Modification records
::::::
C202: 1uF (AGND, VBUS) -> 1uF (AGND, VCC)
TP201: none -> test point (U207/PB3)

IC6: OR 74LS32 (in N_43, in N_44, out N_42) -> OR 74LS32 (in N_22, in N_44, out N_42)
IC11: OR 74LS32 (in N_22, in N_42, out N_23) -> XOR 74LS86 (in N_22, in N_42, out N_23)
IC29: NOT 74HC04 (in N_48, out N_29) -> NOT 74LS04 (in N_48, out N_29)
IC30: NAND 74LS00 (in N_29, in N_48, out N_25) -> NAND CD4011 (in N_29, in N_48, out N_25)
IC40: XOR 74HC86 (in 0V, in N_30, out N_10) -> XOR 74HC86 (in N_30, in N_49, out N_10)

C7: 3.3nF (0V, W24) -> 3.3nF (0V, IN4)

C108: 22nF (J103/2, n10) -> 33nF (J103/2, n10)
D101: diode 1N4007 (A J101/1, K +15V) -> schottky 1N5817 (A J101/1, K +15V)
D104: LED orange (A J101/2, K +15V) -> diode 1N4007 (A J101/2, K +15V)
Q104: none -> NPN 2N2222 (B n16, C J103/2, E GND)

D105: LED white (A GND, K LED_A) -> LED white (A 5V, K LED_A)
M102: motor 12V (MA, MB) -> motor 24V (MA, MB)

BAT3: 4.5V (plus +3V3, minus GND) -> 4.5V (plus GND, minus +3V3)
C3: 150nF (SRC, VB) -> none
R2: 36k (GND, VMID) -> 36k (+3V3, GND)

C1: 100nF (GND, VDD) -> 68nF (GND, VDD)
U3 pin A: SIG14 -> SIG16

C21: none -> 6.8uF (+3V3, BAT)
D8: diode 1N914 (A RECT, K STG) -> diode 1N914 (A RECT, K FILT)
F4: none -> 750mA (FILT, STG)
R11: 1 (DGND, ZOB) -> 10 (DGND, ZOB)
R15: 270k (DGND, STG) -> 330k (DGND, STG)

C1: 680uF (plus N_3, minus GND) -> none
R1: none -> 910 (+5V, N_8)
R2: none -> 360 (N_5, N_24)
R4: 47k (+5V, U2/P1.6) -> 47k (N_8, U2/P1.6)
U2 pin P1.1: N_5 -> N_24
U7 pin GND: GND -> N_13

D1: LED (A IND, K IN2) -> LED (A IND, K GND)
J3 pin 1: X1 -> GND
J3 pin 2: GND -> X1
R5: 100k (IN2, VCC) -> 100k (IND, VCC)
::::::
### The task:
Which lines of the data above contain "none"? Copy each one.

### Answer section:
TP201: none -> test point (U207/PB3)
Q104: none -> NPN 2N2222 (B n16, C J103/2, E GND)
C3: 150nF (SRC, VB) -> none
C21: none -> 6.8uF (+3V3, BAT)
F4: none -> 750mA (FILT, STG)
C1: 680uF (plus N_3, minus GND) -> none
R1: none -> 910 (+5V, N_8)
R2: none -> 360 (N_5, N_24)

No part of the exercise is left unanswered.